**Try it:** Could you retype all of the entries exactly, without their pictures?

**Dataset content:**
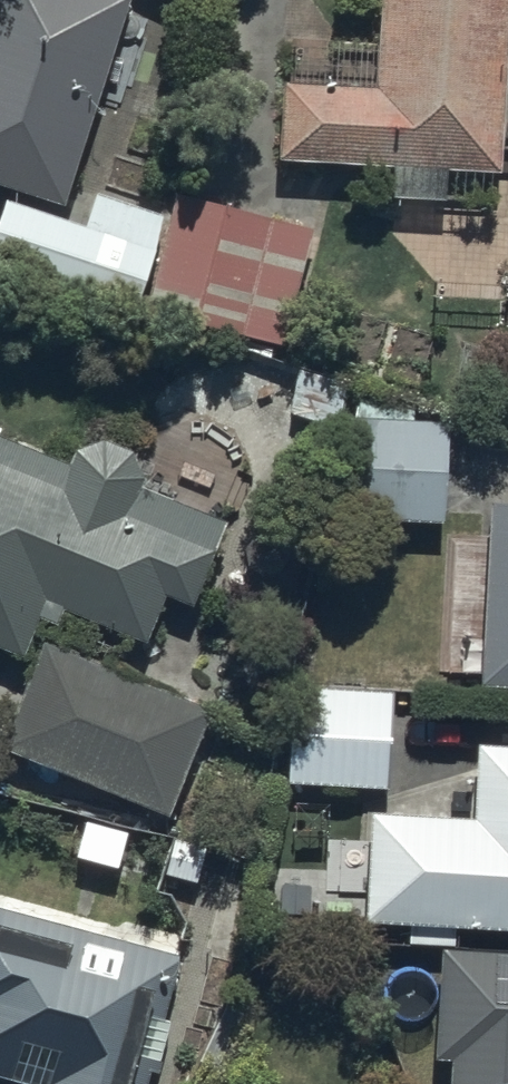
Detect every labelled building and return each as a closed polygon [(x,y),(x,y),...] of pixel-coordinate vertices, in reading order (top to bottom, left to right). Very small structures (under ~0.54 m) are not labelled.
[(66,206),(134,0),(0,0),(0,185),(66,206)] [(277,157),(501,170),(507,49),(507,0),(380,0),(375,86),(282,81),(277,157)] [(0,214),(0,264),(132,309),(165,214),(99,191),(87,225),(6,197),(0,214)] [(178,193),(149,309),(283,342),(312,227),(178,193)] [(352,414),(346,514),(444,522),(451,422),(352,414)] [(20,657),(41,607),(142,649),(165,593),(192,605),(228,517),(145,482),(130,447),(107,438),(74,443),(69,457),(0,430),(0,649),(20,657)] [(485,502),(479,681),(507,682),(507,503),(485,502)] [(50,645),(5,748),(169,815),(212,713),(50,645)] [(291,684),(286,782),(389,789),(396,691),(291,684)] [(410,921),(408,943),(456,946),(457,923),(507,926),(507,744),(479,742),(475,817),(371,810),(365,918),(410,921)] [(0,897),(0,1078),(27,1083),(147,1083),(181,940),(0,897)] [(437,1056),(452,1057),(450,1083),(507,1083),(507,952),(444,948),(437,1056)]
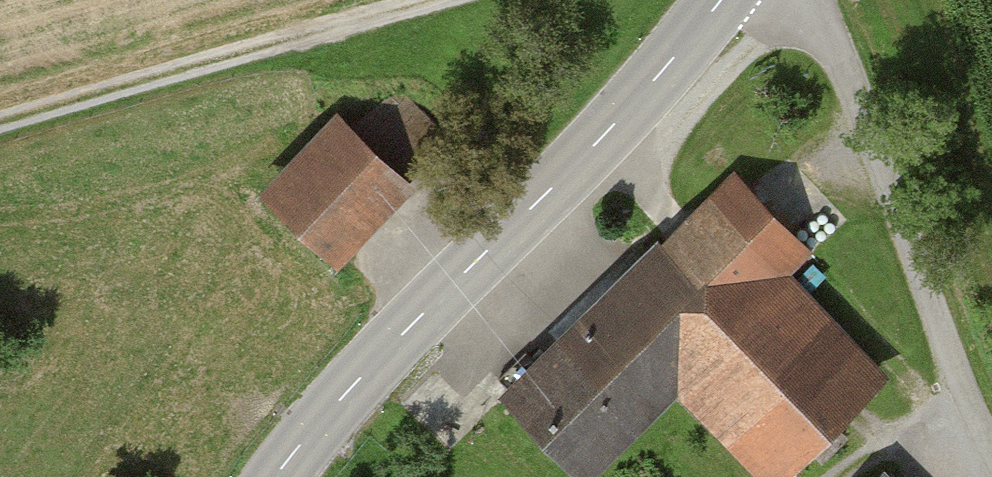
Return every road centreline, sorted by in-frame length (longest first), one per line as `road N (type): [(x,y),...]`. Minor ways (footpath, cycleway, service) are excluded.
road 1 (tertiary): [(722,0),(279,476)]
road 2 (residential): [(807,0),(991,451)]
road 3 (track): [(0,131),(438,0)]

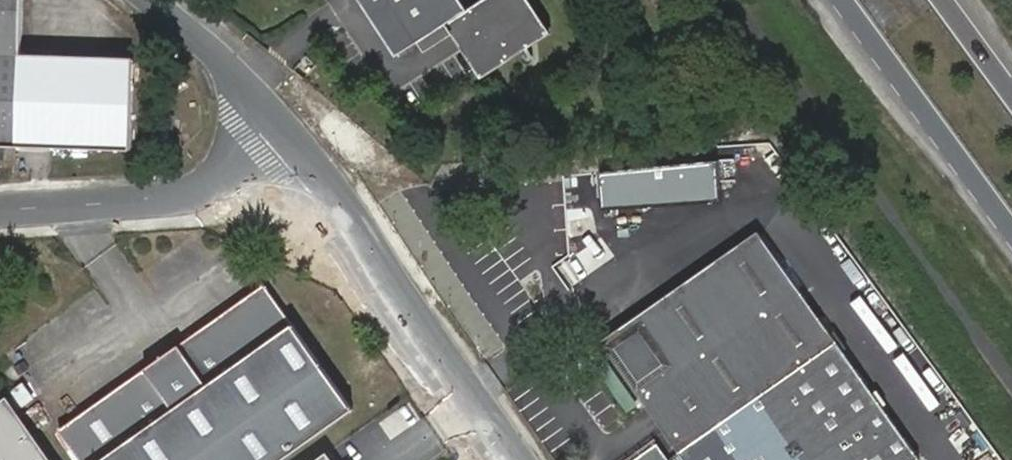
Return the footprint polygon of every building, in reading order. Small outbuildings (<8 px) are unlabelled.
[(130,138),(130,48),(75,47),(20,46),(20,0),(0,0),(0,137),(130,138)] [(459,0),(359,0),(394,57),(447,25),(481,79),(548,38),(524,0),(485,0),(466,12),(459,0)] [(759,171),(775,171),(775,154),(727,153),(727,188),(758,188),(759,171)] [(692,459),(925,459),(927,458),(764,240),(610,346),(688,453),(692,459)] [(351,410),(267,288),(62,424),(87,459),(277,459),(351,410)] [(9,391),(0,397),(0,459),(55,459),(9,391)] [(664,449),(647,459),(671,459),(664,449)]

**Answer section:**
Detect every labelled building and return each as a closed polygon [(x,y),(x,y),...] of pixel-coordinate vertices, in reading order (top to bottom, left to right). Very small structures (under ~0.54 m) are not labelled.
[(66,206),(134,0),(0,0),(0,185),(66,206)] [(277,157),(501,170),(507,49),(507,0),(380,0),(375,86),(282,81),(277,157)] [(0,214),(0,264),(132,309),(165,214),(99,191),(87,225),(6,197),(0,214)] [(178,193),(149,309),(283,342),(312,227),(178,193)] [(352,414),(346,514),(444,522),(451,422),(352,414)] [(20,657),(41,607),(142,649),(165,593),(192,605),(228,517),(145,482),(130,447),(107,438),(74,443),(69,457),(0,430),(0,649),(20,657)] [(485,502),(479,681),(507,682),(507,503),(485,502)] [(50,645),(5,748),(169,815),(212,713),(50,645)] [(291,684),(286,782),(389,789),(396,691),(291,684)] [(410,921),(408,943),(456,946),(457,923),(507,926),(507,744),(479,742),(475,817),(371,810),(365,918),(410,921)] [(0,897),(0,1078),(27,1083),(147,1083),(181,940),(0,897)] [(437,1056),(452,1057),(450,1083),(507,1083),(507,952),(444,948),(437,1056)]
Return every road centreline, sorted by in-frame length (longest first), one per line as `road N (type): [(x,y),...]`. Minor ways (footpath, cycleway, service) are excluded.
road 1 (tertiary): [(722,0),(279,476)]
road 2 (residential): [(807,0),(991,451)]
road 3 (track): [(0,131),(438,0)]

Return the footprint polygon of every building, in reading order. Small outbuildings (<8 px) are unlabelled.
[(130,138),(130,48),(75,47),(20,46),(20,0),(0,0),(0,137),(130,138)] [(459,0),(359,0),(394,57),(447,25),(481,79),(548,38),(524,0),(485,0),(466,12),(459,0)] [(759,171),(775,171),(775,154),(727,153),(727,188),(758,188),(759,171)] [(692,459),(925,459),(927,458),(764,240),(610,346),(688,453),(692,459)] [(351,410),(267,288),(62,424),(87,459),(277,459),(351,410)] [(9,391),(0,397),(0,459),(55,459),(9,391)] [(664,449),(647,459),(671,459),(664,449)]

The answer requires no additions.